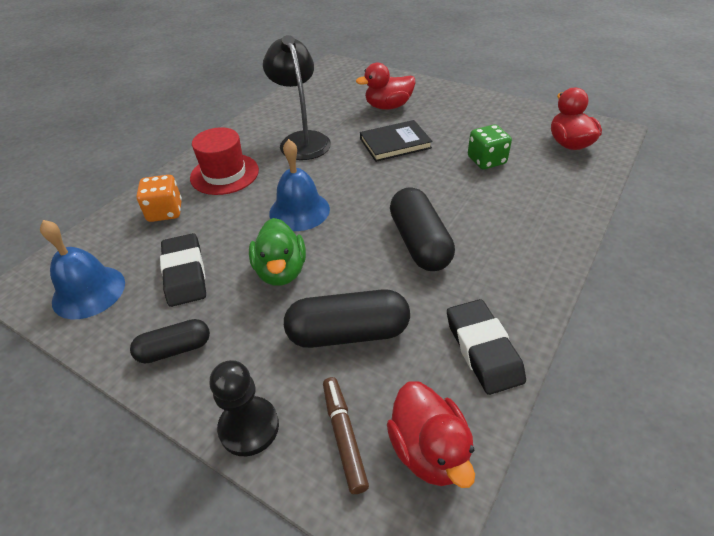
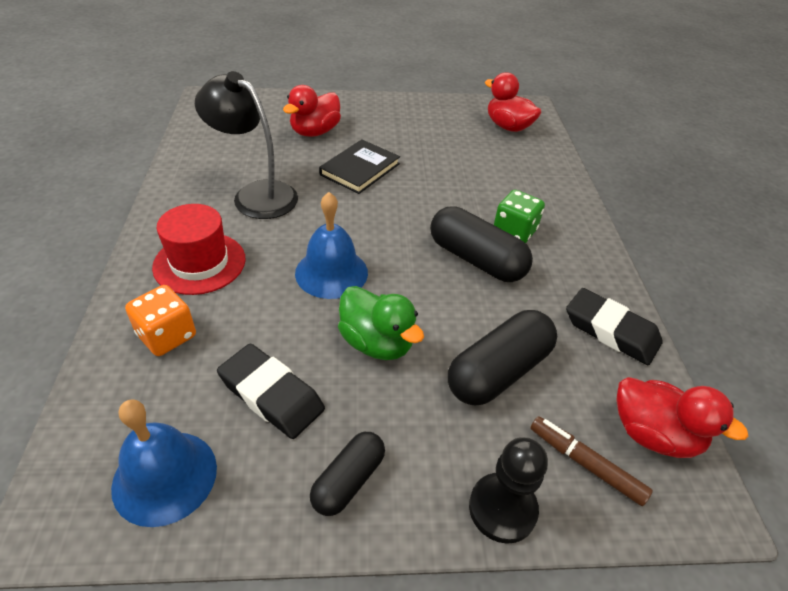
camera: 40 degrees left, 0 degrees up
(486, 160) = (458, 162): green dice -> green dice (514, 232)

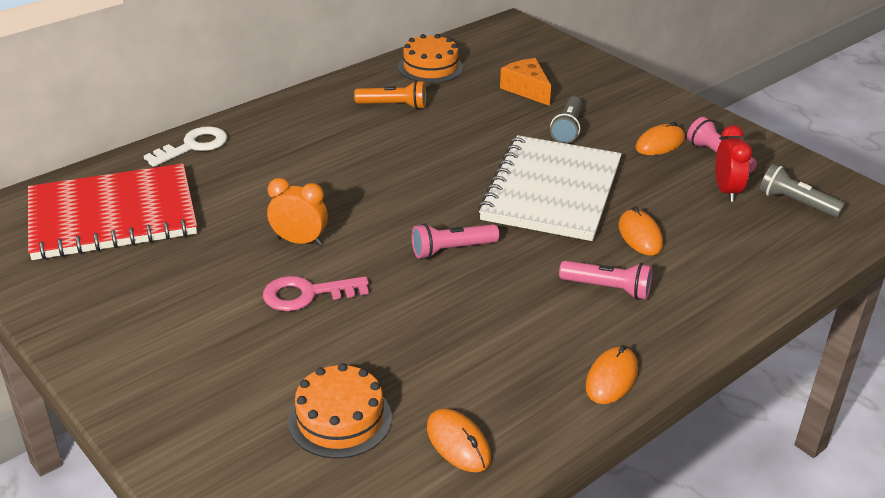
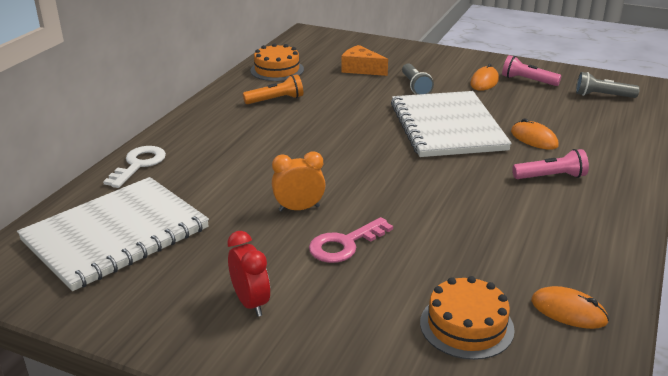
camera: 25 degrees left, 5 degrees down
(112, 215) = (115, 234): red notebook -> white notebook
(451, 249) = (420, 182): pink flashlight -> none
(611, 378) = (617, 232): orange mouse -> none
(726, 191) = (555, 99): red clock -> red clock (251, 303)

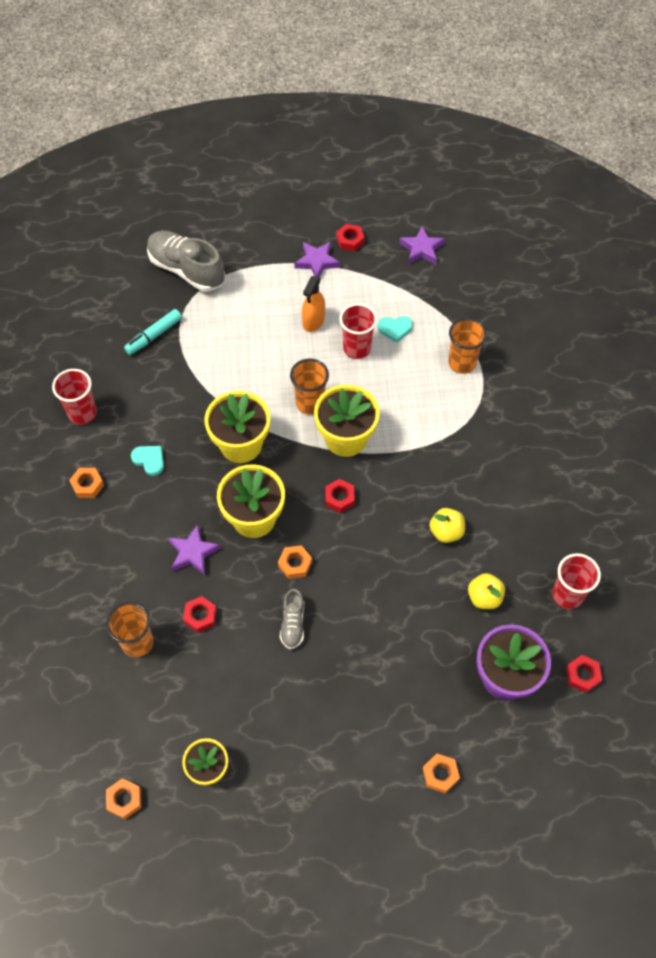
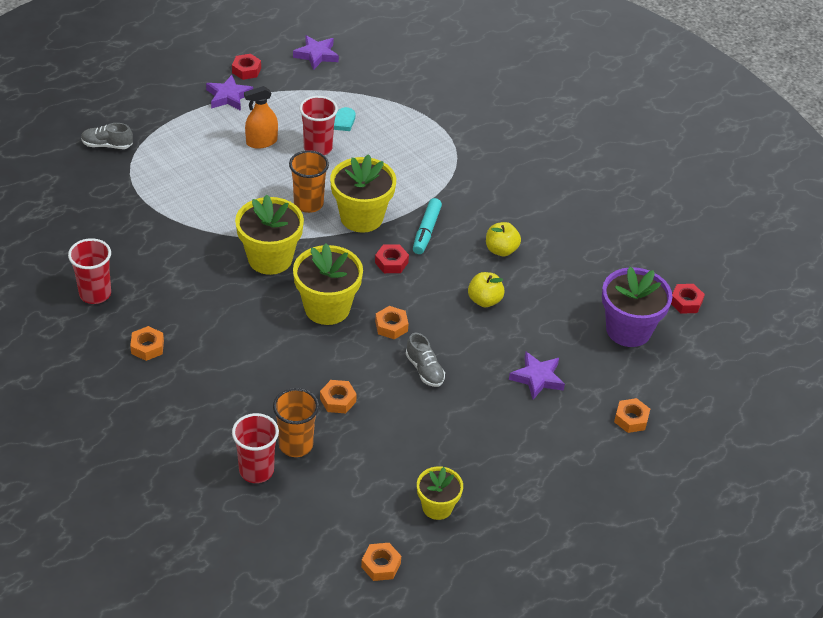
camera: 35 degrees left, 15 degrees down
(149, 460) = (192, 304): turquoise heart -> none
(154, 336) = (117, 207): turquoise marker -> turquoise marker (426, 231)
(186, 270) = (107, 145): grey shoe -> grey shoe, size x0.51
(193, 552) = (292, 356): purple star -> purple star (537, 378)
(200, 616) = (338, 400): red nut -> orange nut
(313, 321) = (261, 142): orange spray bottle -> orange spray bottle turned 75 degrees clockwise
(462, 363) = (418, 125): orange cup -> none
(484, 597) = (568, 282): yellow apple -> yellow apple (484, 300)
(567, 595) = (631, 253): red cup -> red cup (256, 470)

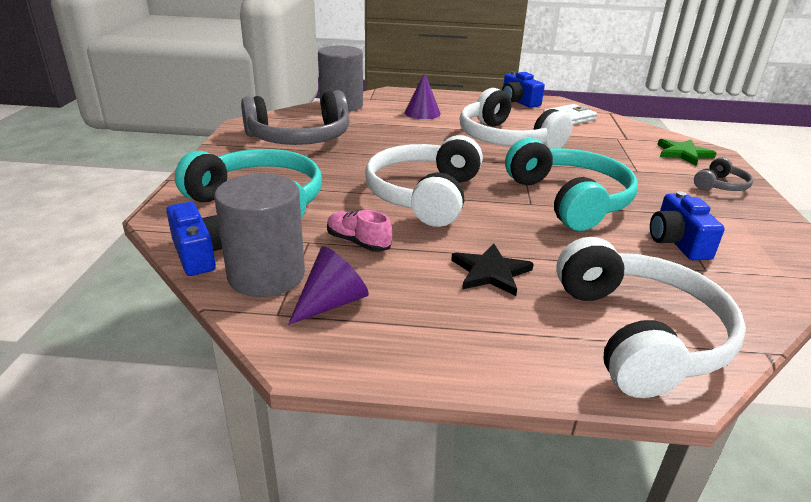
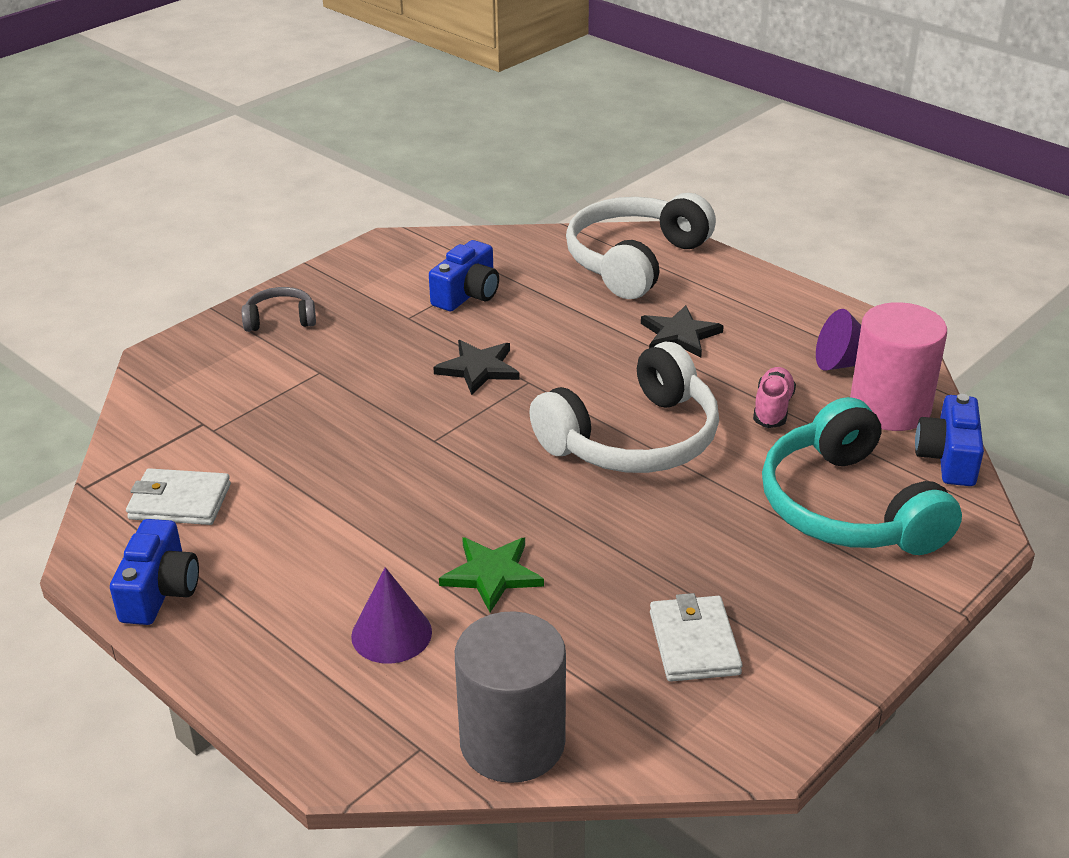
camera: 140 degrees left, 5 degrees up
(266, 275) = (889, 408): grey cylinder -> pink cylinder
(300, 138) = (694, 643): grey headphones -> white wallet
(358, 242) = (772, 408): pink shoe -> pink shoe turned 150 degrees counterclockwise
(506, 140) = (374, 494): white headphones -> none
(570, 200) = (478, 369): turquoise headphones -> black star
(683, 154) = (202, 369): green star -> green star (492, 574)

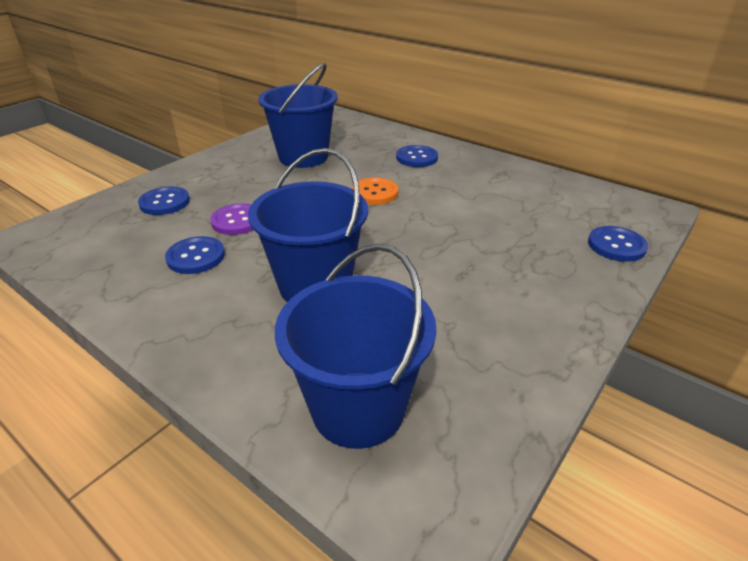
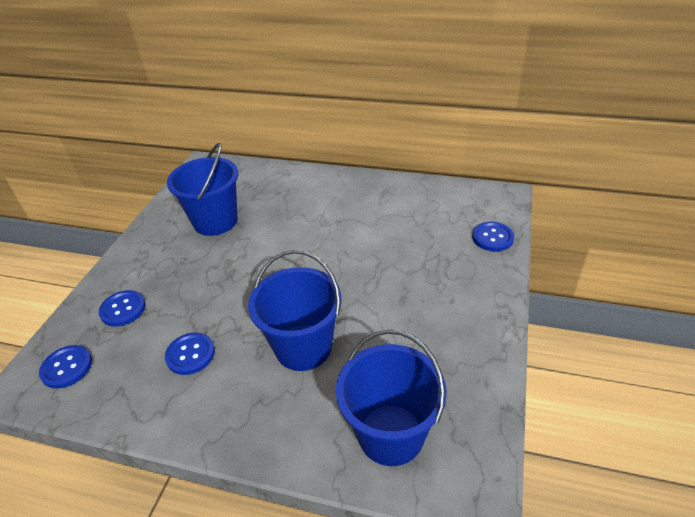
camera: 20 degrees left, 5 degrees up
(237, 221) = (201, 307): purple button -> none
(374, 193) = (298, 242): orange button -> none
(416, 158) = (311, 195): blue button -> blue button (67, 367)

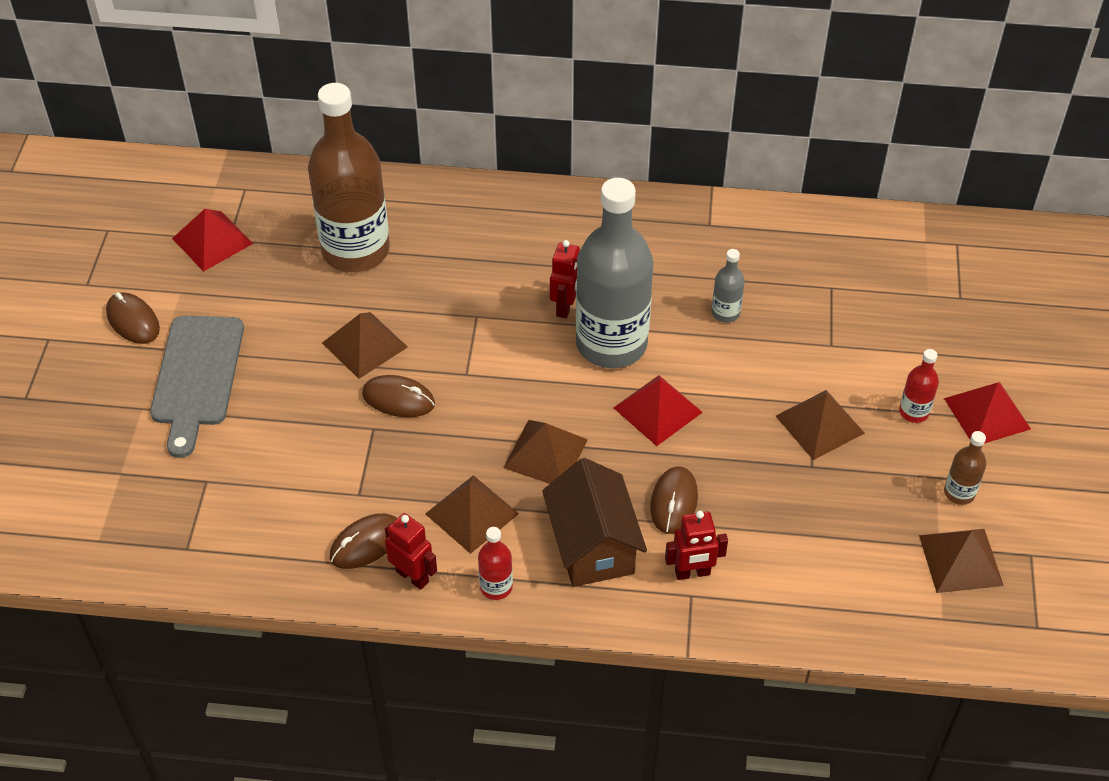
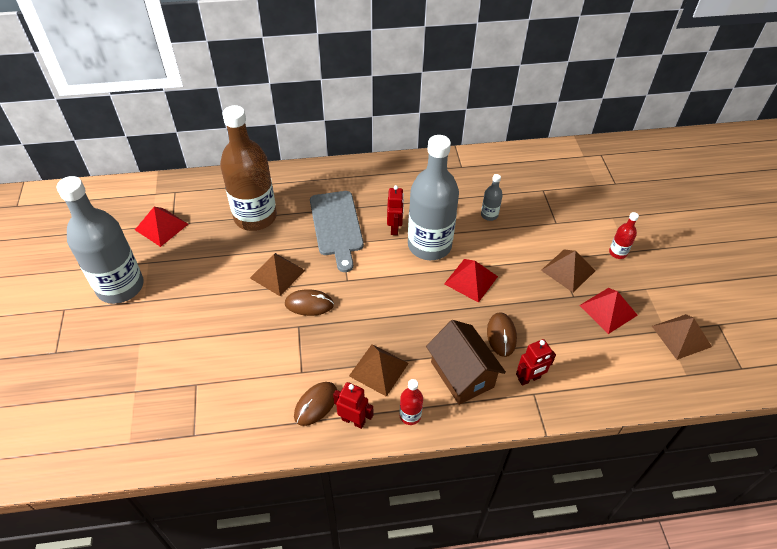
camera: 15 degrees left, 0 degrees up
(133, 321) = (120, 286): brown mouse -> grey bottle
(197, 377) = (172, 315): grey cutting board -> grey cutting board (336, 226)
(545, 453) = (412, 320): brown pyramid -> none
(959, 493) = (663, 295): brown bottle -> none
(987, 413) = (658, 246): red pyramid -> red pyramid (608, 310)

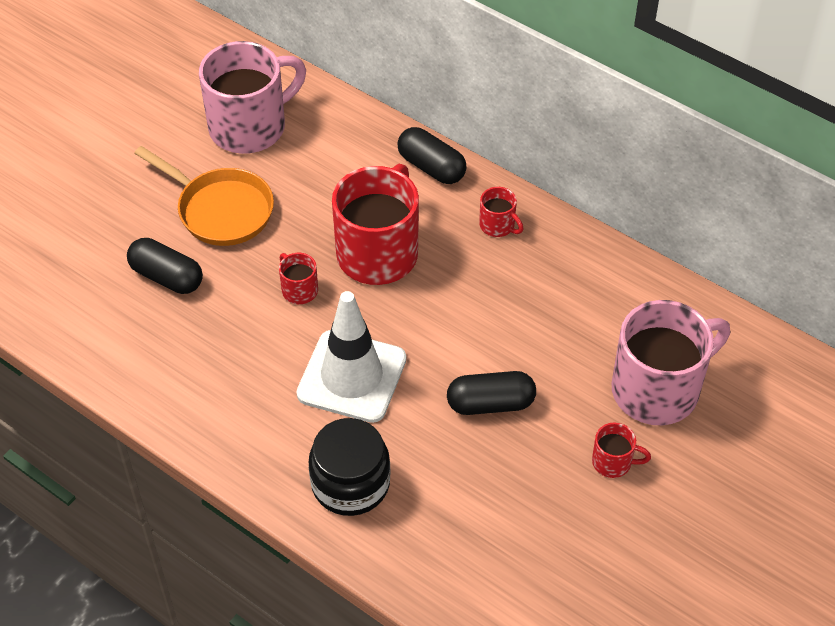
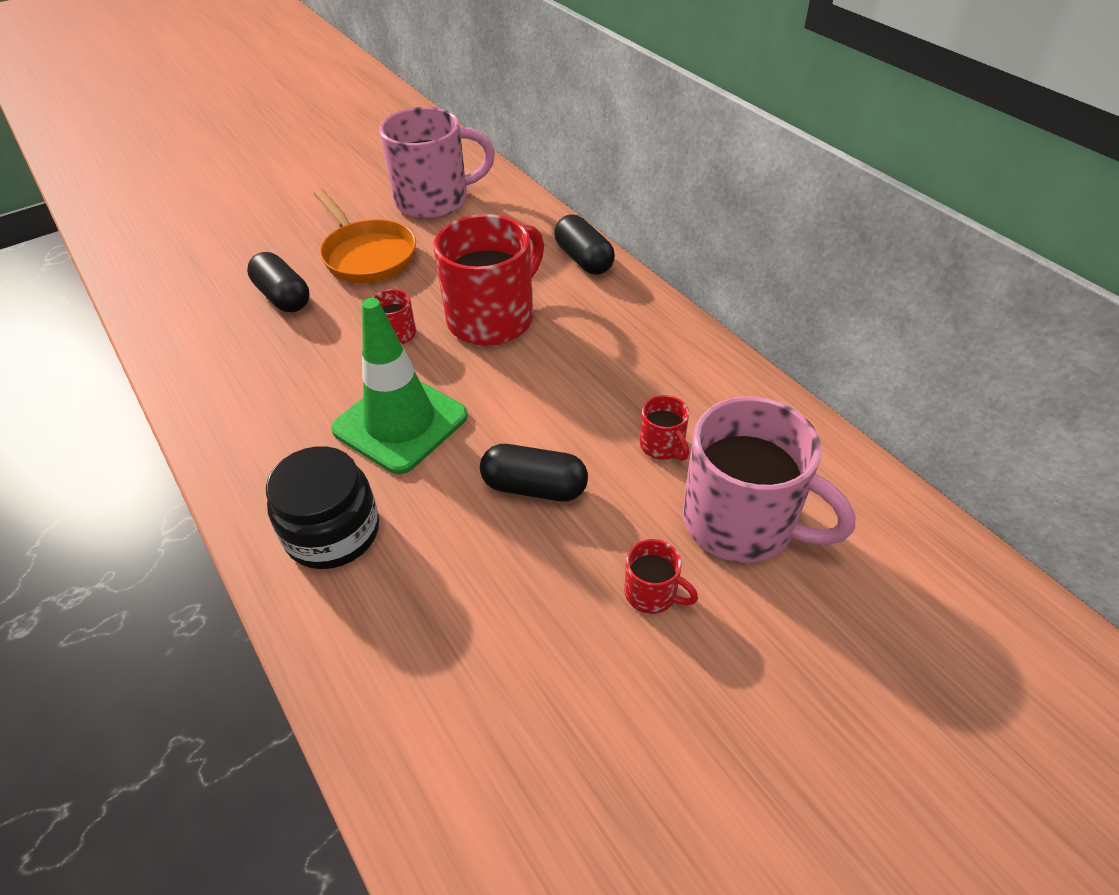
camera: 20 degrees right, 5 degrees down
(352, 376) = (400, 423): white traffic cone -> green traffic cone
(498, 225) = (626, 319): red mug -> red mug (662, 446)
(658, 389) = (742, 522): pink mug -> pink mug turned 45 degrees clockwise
★ ★ ★ ★ ★
Task statement =>
Output exactly the lines from the one containing "camera: 20 degrees right, 5 degrees down" through the last line of the entries, both ends included.

Response =>
camera: 20 degrees right, 5 degrees down
(352, 376) = (400, 423): white traffic cone -> green traffic cone
(498, 225) = (626, 319): red mug -> red mug (662, 446)
(658, 389) = (742, 522): pink mug -> pink mug turned 45 degrees clockwise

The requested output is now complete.